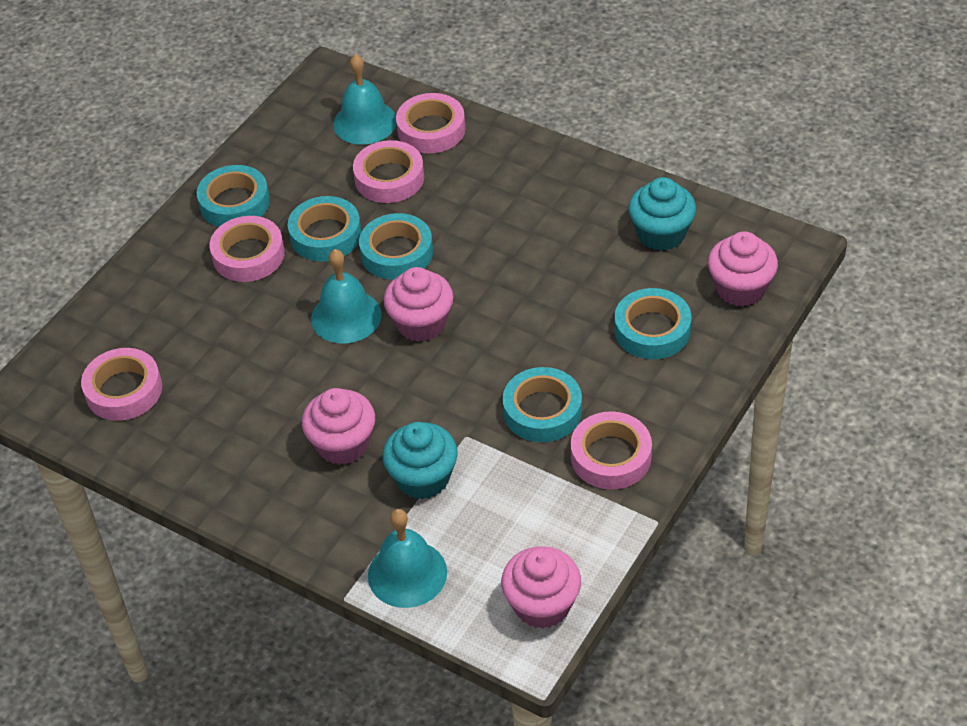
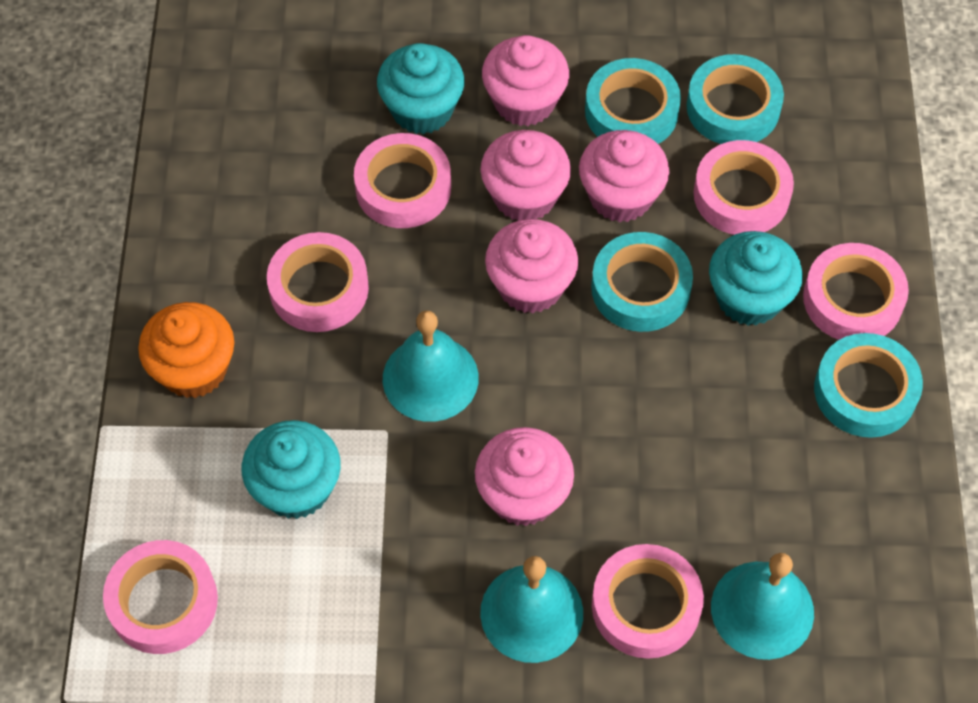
orange cupcake: 0 -> 1
pink cupcake: 4 -> 5
pink tape: 5 -> 6
turquoise cupcake: 2 -> 3
turquoise tape: 5 -> 4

◆ **ASSIGNMENT**:
Search the data above for "cupcake" and copy every line where it turns up.

◆ **ANSWER BOX**:
orange cupcake: 0 -> 1
pink cupcake: 4 -> 5
turquoise cupcake: 2 -> 3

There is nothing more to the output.